== EXERCISE AIM ==
Copy nothing from the entries below except the lines from the one containing "R12: 62k (+9V, LEDK) -> none" through the one containing "U3 pin out: STG -> VX", and copy those exactly.

== RECORDS FOR THIS EXERCISE ==
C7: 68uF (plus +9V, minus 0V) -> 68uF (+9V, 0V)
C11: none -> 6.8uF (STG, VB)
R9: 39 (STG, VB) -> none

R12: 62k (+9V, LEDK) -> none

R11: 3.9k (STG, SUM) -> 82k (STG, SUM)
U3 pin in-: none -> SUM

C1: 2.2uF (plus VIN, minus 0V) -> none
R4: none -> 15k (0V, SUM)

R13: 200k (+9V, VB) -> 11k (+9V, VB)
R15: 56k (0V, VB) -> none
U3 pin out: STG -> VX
--
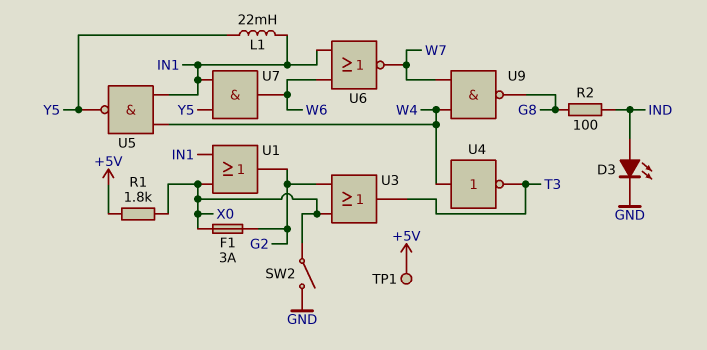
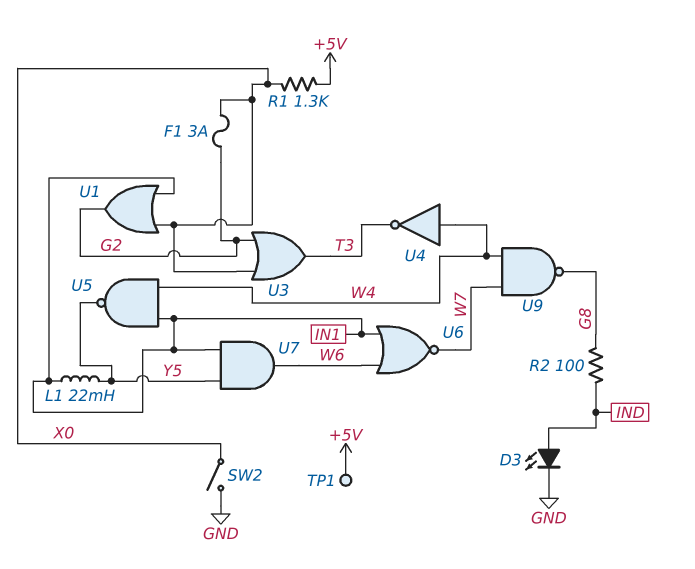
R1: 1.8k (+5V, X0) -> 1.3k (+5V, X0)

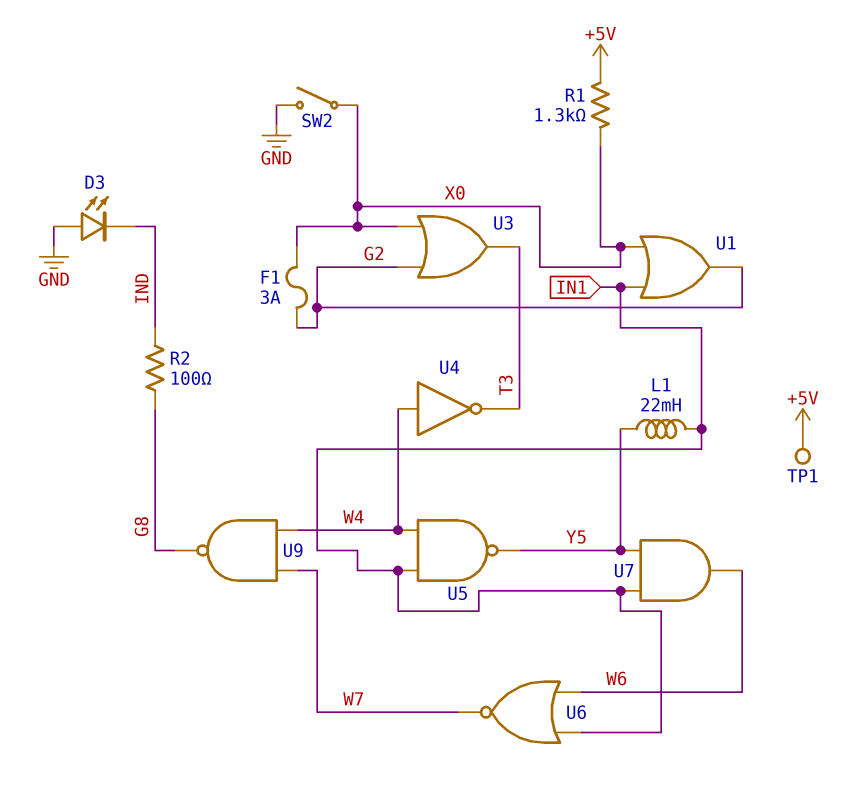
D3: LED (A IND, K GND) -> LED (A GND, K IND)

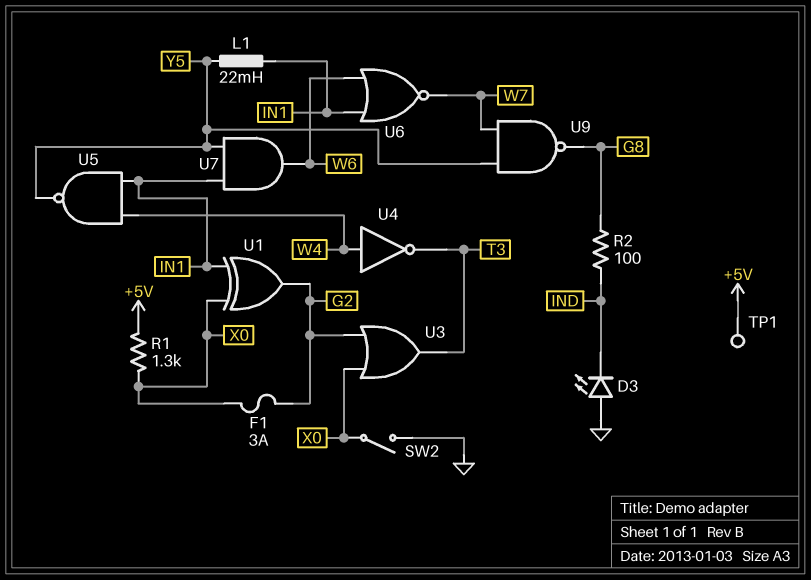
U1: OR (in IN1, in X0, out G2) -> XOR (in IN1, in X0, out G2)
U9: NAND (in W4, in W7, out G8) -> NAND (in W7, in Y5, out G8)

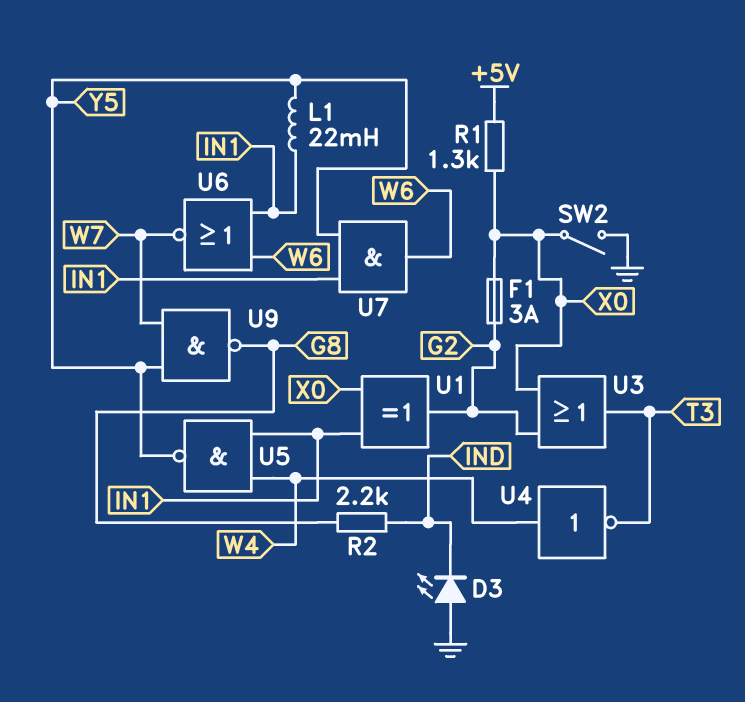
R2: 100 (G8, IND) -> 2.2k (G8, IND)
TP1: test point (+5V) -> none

== ANSWER TO THIS PROBLEM ==
R12: 62k (+9V, LEDK) -> none

R11: 3.9k (STG, SUM) -> 82k (STG, SUM)
U3 pin in-: none -> SUM

C1: 2.2uF (plus VIN, minus 0V) -> none
R4: none -> 15k (0V, SUM)

R13: 200k (+9V, VB) -> 11k (+9V, VB)
R15: 56k (0V, VB) -> none
U3 pin out: STG -> VX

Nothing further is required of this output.